====== GIVEN ENTRIES ======

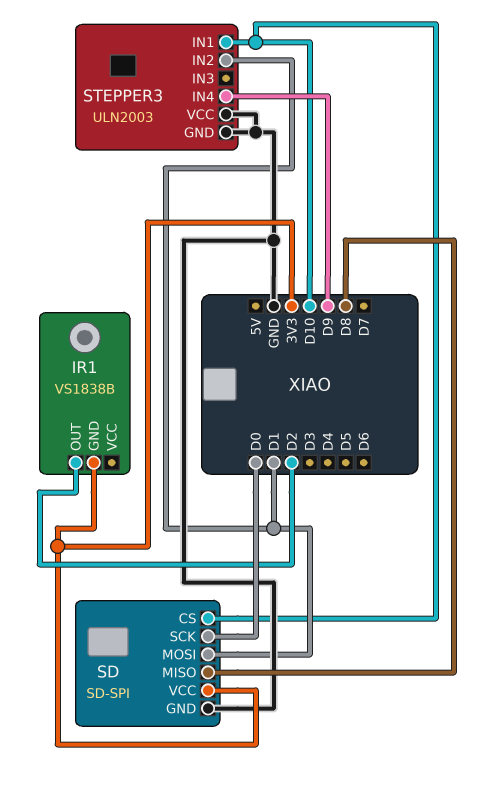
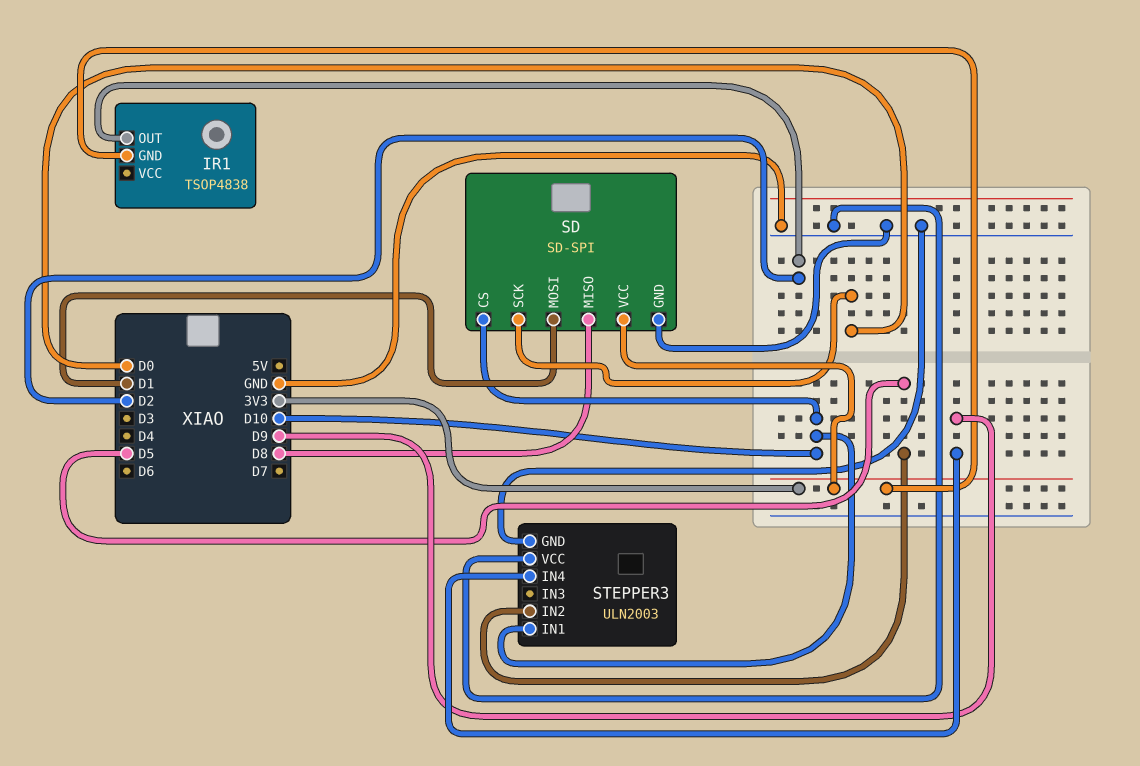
IR1: VS1838B -> TSOP4838
STEPPER3 pin IN2: D1 -> D5

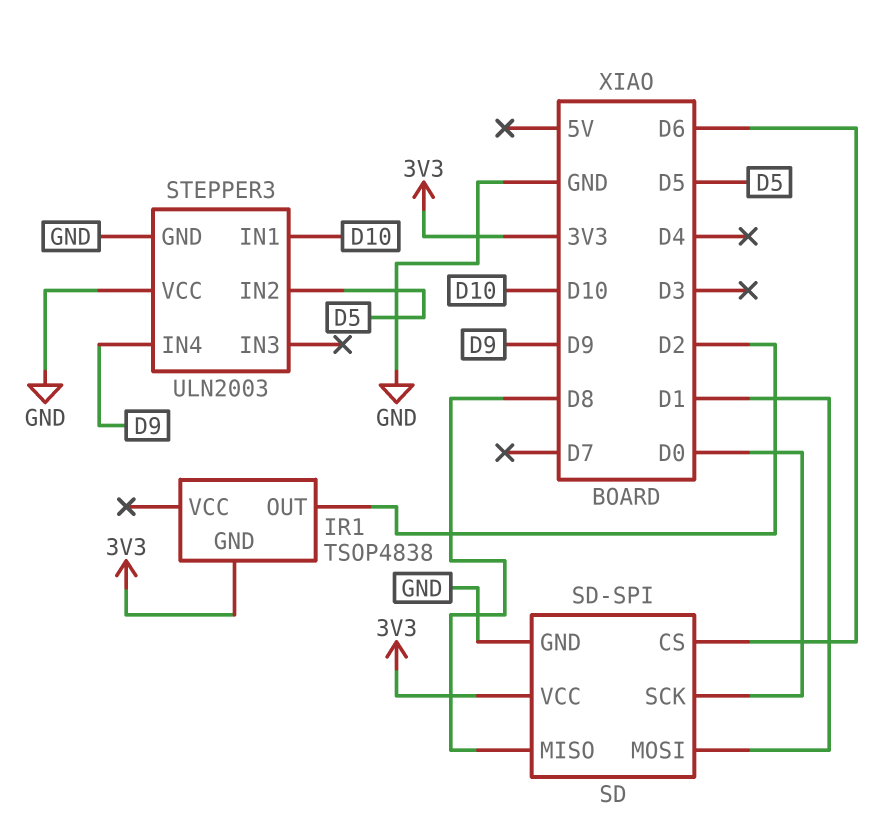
SD pin CS: D10 -> D6

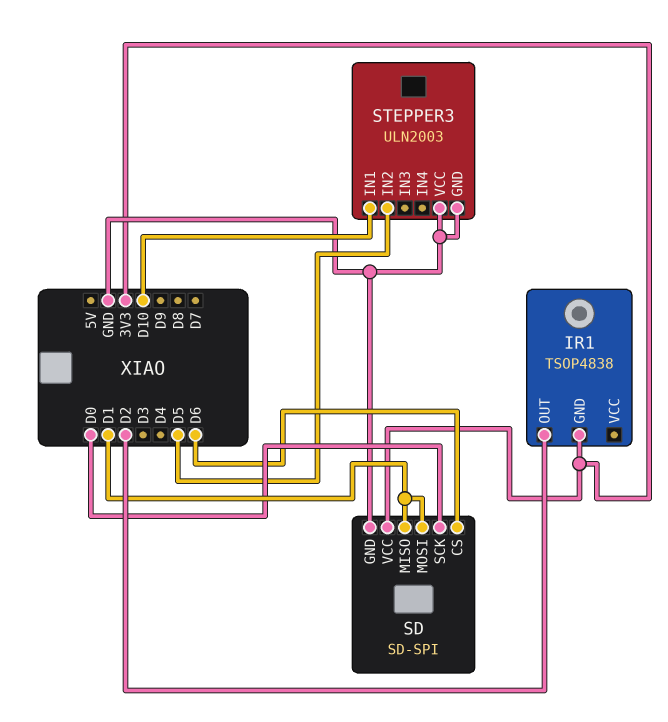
SD pin MISO: D8 -> D1
STEPPER3 pin IN4: D9 -> none

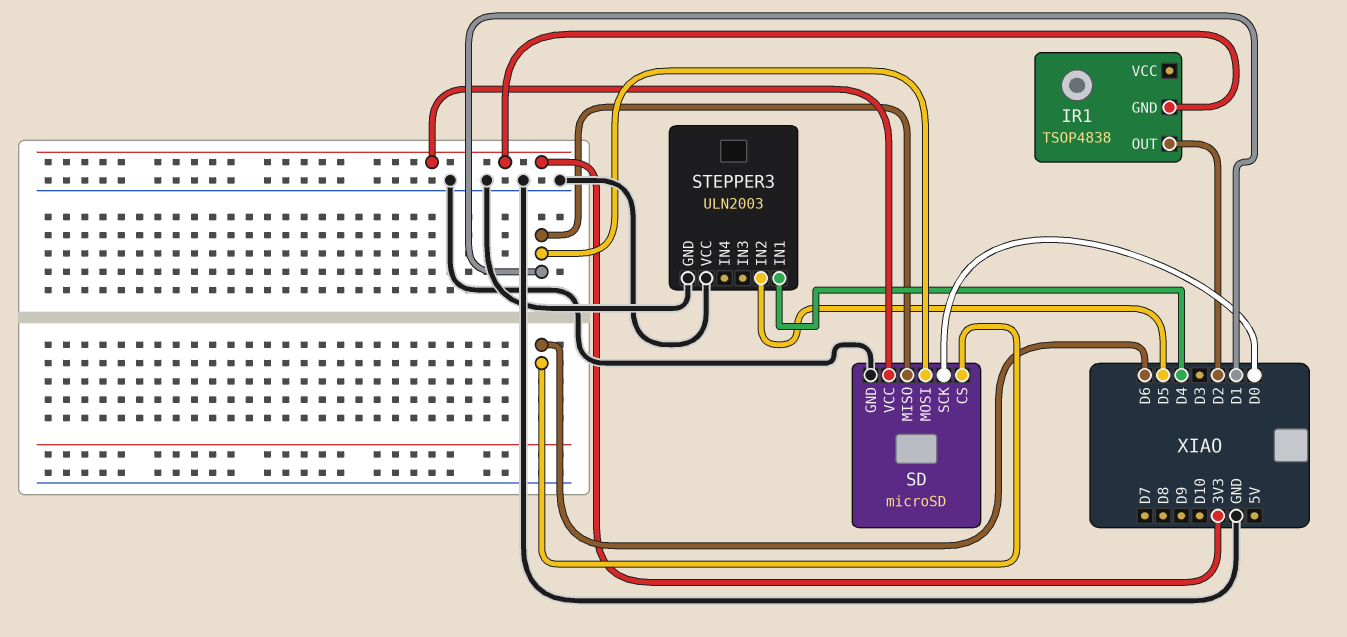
SD: SD-SPI -> microSD
STEPPER3 pin IN1: D10 -> D4

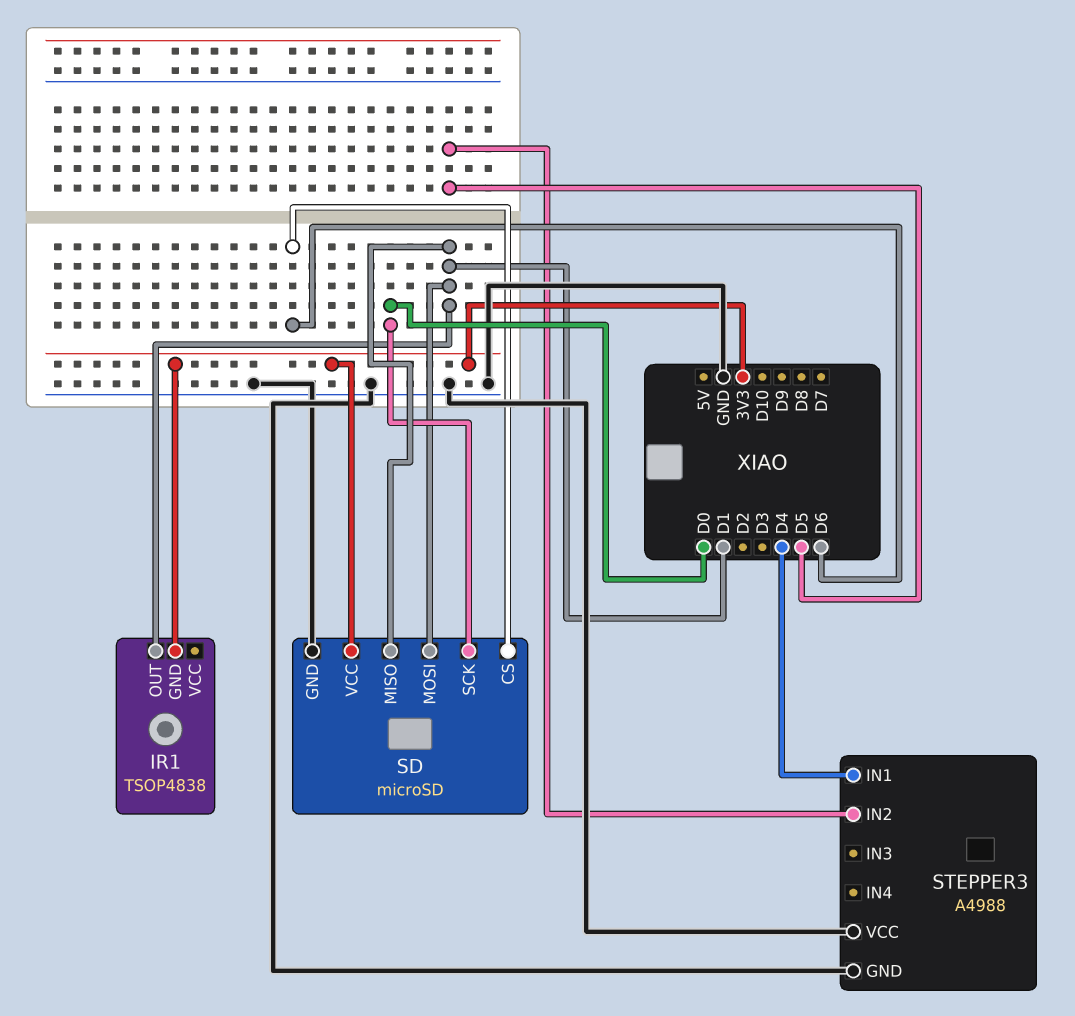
IR1 pin OUT: D2 -> D1
STEPPER3: ULN2003 -> A4988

======

ASSIGNMENT
Please leave the images out and retype the rest of the material exactly.

REPLY
IR1: VS1838B -> TSOP4838
STEPPER3 pin IN2: D1 -> D5

SD pin CS: D10 -> D6

SD pin MISO: D8 -> D1
STEPPER3 pin IN4: D9 -> none

SD: SD-SPI -> microSD
STEPPER3 pin IN1: D10 -> D4

IR1 pin OUT: D2 -> D1
STEPPER3: ULN2003 -> A4988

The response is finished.